Segment Start: Information given

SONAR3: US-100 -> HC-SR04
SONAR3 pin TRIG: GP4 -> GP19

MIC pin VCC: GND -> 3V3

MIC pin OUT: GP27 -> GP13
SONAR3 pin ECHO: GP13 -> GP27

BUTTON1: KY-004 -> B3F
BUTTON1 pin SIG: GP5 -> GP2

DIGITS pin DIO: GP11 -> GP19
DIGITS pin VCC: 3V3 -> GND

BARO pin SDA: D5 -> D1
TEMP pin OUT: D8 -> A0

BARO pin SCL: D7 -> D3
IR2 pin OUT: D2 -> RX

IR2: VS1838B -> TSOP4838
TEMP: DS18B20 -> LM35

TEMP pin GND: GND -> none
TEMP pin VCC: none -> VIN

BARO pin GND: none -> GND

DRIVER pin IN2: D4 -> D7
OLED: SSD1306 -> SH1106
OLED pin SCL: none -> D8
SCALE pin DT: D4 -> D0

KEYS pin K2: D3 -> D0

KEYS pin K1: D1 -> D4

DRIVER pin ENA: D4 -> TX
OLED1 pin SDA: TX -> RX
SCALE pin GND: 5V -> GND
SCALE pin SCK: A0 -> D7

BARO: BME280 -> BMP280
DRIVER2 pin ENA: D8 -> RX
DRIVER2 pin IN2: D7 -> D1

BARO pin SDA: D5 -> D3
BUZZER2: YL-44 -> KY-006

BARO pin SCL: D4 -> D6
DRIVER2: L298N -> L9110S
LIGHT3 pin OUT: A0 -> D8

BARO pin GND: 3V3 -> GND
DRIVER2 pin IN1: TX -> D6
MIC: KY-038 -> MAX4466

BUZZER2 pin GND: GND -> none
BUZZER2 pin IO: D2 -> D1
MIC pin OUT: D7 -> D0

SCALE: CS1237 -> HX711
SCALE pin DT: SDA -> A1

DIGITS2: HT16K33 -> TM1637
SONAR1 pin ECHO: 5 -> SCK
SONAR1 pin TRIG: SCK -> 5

Segment End: Information given

Problem to solve -> Out of the preceding entries, pull every line containing the string "none".

Your solution ->
TEMP pin GND: GND -> none
TEMP pin VCC: none -> VIN
BARO pin GND: none -> GND
OLED pin SCL: none -> D8
BUZZER2 pin GND: GND -> none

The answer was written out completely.